#### Instructions for the task:
The entries below need to be transcribed verbatim.

(Modification records)
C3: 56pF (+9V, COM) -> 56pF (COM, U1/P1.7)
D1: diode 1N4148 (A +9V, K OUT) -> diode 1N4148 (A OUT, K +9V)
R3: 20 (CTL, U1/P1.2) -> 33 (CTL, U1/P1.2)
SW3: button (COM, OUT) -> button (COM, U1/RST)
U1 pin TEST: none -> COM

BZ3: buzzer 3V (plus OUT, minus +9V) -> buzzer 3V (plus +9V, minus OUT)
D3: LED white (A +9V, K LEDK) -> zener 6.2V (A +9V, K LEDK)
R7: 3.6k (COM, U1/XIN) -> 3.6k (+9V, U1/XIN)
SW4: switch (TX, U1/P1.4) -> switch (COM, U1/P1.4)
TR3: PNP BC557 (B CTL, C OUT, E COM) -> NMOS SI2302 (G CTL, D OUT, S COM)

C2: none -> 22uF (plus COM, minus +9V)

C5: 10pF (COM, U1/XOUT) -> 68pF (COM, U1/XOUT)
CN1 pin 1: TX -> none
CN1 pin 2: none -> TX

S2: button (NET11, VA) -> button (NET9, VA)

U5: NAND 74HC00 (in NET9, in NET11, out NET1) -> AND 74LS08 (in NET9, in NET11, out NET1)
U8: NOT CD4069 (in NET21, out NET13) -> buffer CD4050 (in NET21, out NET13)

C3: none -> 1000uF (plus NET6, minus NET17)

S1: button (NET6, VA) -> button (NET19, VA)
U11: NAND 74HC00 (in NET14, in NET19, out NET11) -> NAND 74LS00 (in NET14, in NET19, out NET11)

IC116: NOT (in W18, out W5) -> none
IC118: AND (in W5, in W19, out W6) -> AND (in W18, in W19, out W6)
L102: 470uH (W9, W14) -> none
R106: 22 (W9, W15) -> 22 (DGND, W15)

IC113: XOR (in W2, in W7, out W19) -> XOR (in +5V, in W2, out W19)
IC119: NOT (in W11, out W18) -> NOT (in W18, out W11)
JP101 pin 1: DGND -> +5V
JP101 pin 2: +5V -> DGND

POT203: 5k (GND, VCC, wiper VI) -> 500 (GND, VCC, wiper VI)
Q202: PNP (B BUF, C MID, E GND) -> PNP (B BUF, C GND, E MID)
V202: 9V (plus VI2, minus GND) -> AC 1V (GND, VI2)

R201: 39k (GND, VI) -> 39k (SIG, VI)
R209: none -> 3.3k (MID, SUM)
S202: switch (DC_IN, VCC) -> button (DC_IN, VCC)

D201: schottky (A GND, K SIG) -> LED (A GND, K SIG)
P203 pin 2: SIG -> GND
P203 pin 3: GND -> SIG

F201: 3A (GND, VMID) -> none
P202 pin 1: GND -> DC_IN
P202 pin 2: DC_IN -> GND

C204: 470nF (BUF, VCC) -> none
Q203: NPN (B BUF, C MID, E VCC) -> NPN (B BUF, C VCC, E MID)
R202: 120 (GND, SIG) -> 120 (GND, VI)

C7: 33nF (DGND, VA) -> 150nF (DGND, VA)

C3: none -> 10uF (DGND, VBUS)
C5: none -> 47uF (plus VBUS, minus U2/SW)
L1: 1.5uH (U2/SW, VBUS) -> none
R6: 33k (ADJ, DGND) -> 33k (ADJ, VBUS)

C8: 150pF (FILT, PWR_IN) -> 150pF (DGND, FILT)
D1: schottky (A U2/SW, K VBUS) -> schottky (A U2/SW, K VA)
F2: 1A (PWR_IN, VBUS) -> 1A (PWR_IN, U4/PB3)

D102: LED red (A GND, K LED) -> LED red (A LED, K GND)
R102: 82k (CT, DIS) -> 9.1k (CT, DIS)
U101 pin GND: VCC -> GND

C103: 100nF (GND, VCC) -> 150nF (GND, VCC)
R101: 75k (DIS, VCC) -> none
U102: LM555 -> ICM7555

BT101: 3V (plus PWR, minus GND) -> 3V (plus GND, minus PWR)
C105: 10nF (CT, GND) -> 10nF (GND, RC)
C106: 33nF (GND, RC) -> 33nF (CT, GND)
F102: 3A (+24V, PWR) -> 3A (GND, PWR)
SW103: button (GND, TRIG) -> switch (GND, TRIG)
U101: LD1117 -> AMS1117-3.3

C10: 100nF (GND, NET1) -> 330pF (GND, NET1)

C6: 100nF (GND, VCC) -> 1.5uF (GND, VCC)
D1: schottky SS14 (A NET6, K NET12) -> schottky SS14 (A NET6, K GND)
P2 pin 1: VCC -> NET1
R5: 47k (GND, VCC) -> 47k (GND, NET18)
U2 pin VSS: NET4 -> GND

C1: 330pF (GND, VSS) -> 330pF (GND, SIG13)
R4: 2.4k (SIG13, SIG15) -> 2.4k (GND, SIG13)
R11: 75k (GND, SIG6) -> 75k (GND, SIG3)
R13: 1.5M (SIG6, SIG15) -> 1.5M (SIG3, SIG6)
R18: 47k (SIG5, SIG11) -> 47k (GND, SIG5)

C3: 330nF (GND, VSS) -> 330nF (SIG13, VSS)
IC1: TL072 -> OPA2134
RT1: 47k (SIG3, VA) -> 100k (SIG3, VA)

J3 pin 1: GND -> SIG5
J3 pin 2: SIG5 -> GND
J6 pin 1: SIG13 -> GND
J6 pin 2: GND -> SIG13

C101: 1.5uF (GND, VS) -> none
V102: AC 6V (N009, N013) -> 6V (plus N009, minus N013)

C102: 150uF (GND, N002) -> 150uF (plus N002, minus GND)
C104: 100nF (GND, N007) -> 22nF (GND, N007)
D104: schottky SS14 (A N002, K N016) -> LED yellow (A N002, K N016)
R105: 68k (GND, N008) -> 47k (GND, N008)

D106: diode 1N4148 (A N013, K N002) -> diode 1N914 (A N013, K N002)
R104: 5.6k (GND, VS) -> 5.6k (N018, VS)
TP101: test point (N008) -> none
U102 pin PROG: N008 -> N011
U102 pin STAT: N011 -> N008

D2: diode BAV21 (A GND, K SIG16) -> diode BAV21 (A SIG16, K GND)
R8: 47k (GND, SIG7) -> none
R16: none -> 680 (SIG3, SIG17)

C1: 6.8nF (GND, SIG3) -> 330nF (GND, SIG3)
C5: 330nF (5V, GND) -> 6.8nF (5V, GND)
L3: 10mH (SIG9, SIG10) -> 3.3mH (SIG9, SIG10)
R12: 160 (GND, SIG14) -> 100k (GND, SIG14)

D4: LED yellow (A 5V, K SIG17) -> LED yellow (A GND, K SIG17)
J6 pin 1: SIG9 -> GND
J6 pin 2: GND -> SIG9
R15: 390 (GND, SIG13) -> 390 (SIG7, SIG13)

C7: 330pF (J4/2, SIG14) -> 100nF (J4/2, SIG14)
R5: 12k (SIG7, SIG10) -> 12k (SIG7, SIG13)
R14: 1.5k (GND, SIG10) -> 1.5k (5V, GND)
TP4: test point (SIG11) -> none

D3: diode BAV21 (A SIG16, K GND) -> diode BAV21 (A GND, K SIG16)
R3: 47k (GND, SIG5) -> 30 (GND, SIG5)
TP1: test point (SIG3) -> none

#### Output:
C3: 56pF (+9V, COM) -> 56pF (COM, U1/P1.7)
D1: diode 1N4148 (A +9V, K OUT) -> diode 1N4148 (A OUT, K +9V)
R3: 20 (CTL, U1/P1.2) -> 33 (CTL, U1/P1.2)
SW3: button (COM, OUT) -> button (COM, U1/RST)
U1 pin TEST: none -> COM

BZ3: buzzer 3V (plus OUT, minus +9V) -> buzzer 3V (plus +9V, minus OUT)
D3: LED white (A +9V, K LEDK) -> zener 6.2V (A +9V, K LEDK)
R7: 3.6k (COM, U1/XIN) -> 3.6k (+9V, U1/XIN)
SW4: switch (TX, U1/P1.4) -> switch (COM, U1/P1.4)
TR3: PNP BC557 (B CTL, C OUT, E COM) -> NMOS SI2302 (G CTL, D OUT, S COM)

C2: none -> 22uF (plus COM, minus +9V)

C5: 10pF (COM, U1/XOUT) -> 68pF (COM, U1/XOUT)
CN1 pin 1: TX -> none
CN1 pin 2: none -> TX

S2: button (NET11, VA) -> button (NET9, VA)

U5: NAND 74HC00 (in NET9, in NET11, out NET1) -> AND 74LS08 (in NET9, in NET11, out NET1)
U8: NOT CD4069 (in NET21, out NET13) -> buffer CD4050 (in NET21, out NET13)

C3: none -> 1000uF (plus NET6, minus NET17)

S1: button (NET6, VA) -> button (NET19, VA)
U11: NAND 74HC00 (in NET14, in NET19, out NET11) -> NAND 74LS00 (in NET14, in NET19, out NET11)

IC116: NOT (in W18, out W5) -> none
IC118: AND (in W5, in W19, out W6) -> AND (in W18, in W19, out W6)
L102: 470uH (W9, W14) -> none
R106: 22 (W9, W15) -> 22 (DGND, W15)

IC113: XOR (in W2, in W7, out W19) -> XOR (in +5V, in W2, out W19)
IC119: NOT (in W11, out W18) -> NOT (in W18, out W11)
JP101 pin 1: DGND -> +5V
JP101 pin 2: +5V -> DGND

POT203: 5k (GND, VCC, wiper VI) -> 500 (GND, VCC, wiper VI)
Q202: PNP (B BUF, C MID, E GND) -> PNP (B BUF, C GND, E MID)
V202: 9V (plus VI2, minus GND) -> AC 1V (GND, VI2)

R201: 39k (GND, VI) -> 39k (SIG, VI)
R209: none -> 3.3k (MID, SUM)
S202: switch (DC_IN, VCC) -> button (DC_IN, VCC)

D201: schottky (A GND, K SIG) -> LED (A GND, K SIG)
P203 pin 2: SIG -> GND
P203 pin 3: GND -> SIG

F201: 3A (GND, VMID) -> none
P202 pin 1: GND -> DC_IN
P202 pin 2: DC_IN -> GND

C204: 470nF (BUF, VCC) -> none
Q203: NPN (B BUF, C MID, E VCC) -> NPN (B BUF, C VCC, E MID)
R202: 120 (GND, SIG) -> 120 (GND, VI)

C7: 33nF (DGND, VA) -> 150nF (DGND, VA)

C3: none -> 10uF (DGND, VBUS)
C5: none -> 47uF (plus VBUS, minus U2/SW)
L1: 1.5uH (U2/SW, VBUS) -> none
R6: 33k (ADJ, DGND) -> 33k (ADJ, VBUS)

C8: 150pF (FILT, PWR_IN) -> 150pF (DGND, FILT)
D1: schottky (A U2/SW, K VBUS) -> schottky (A U2/SW, K VA)
F2: 1A (PWR_IN, VBUS) -> 1A (PWR_IN, U4/PB3)

D102: LED red (A GND, K LED) -> LED red (A LED, K GND)
R102: 82k (CT, DIS) -> 9.1k (CT, DIS)
U101 pin GND: VCC -> GND

C103: 100nF (GND, VCC) -> 150nF (GND, VCC)
R101: 75k (DIS, VCC) -> none
U102: LM555 -> ICM7555

BT101: 3V (plus PWR, minus GND) -> 3V (plus GND, minus PWR)
C105: 10nF (CT, GND) -> 10nF (GND, RC)
C106: 33nF (GND, RC) -> 33nF (CT, GND)
F102: 3A (+24V, PWR) -> 3A (GND, PWR)
SW103: button (GND, TRIG) -> switch (GND, TRIG)
U101: LD1117 -> AMS1117-3.3

C10: 100nF (GND, NET1) -> 330pF (GND, NET1)

C6: 100nF (GND, VCC) -> 1.5uF (GND, VCC)
D1: schottky SS14 (A NET6, K NET12) -> schottky SS14 (A NET6, K GND)
P2 pin 1: VCC -> NET1
R5: 47k (GND, VCC) -> 47k (GND, NET18)
U2 pin VSS: NET4 -> GND

C1: 330pF (GND, VSS) -> 330pF (GND, SIG13)
R4: 2.4k (SIG13, SIG15) -> 2.4k (GND, SIG13)
R11: 75k (GND, SIG6) -> 75k (GND, SIG3)
R13: 1.5M (SIG6, SIG15) -> 1.5M (SIG3, SIG6)
R18: 47k (SIG5, SIG11) -> 47k (GND, SIG5)

C3: 330nF (GND, VSS) -> 330nF (SIG13, VSS)
IC1: TL072 -> OPA2134
RT1: 47k (SIG3, VA) -> 100k (SIG3, VA)

J3 pin 1: GND -> SIG5
J3 pin 2: SIG5 -> GND
J6 pin 1: SIG13 -> GND
J6 pin 2: GND -> SIG13

C101: 1.5uF (GND, VS) -> none
V102: AC 6V (N009, N013) -> 6V (plus N009, minus N013)

C102: 150uF (GND, N002) -> 150uF (plus N002, minus GND)
C104: 100nF (GND, N007) -> 22nF (GND, N007)
D104: schottky SS14 (A N002, K N016) -> LED yellow (A N002, K N016)
R105: 68k (GND, N008) -> 47k (GND, N008)

D106: diode 1N4148 (A N013, K N002) -> diode 1N914 (A N013, K N002)
R104: 5.6k (GND, VS) -> 5.6k (N018, VS)
TP101: test point (N008) -> none
U102 pin PROG: N008 -> N011
U102 pin STAT: N011 -> N008

D2: diode BAV21 (A GND, K SIG16) -> diode BAV21 (A SIG16, K GND)
R8: 47k (GND, SIG7) -> none
R16: none -> 680 (SIG3, SIG17)

C1: 6.8nF (GND, SIG3) -> 330nF (GND, SIG3)
C5: 330nF (5V, GND) -> 6.8nF (5V, GND)
L3: 10mH (SIG9, SIG10) -> 3.3mH (SIG9, SIG10)
R12: 160 (GND, SIG14) -> 100k (GND, SIG14)

D4: LED yellow (A 5V, K SIG17) -> LED yellow (A GND, K SIG17)
J6 pin 1: SIG9 -> GND
J6 pin 2: GND -> SIG9
R15: 390 (GND, SIG13) -> 390 (SIG7, SIG13)

C7: 330pF (J4/2, SIG14) -> 100nF (J4/2, SIG14)
R5: 12k (SIG7, SIG10) -> 12k (SIG7, SIG13)
R14: 1.5k (GND, SIG10) -> 1.5k (5V, GND)
TP4: test point (SIG11) -> none

D3: diode BAV21 (A SIG16, K GND) -> diode BAV21 (A GND, K SIG16)
R3: 47k (GND, SIG5) -> 30 (GND, SIG5)
TP1: test point (SIG3) -> none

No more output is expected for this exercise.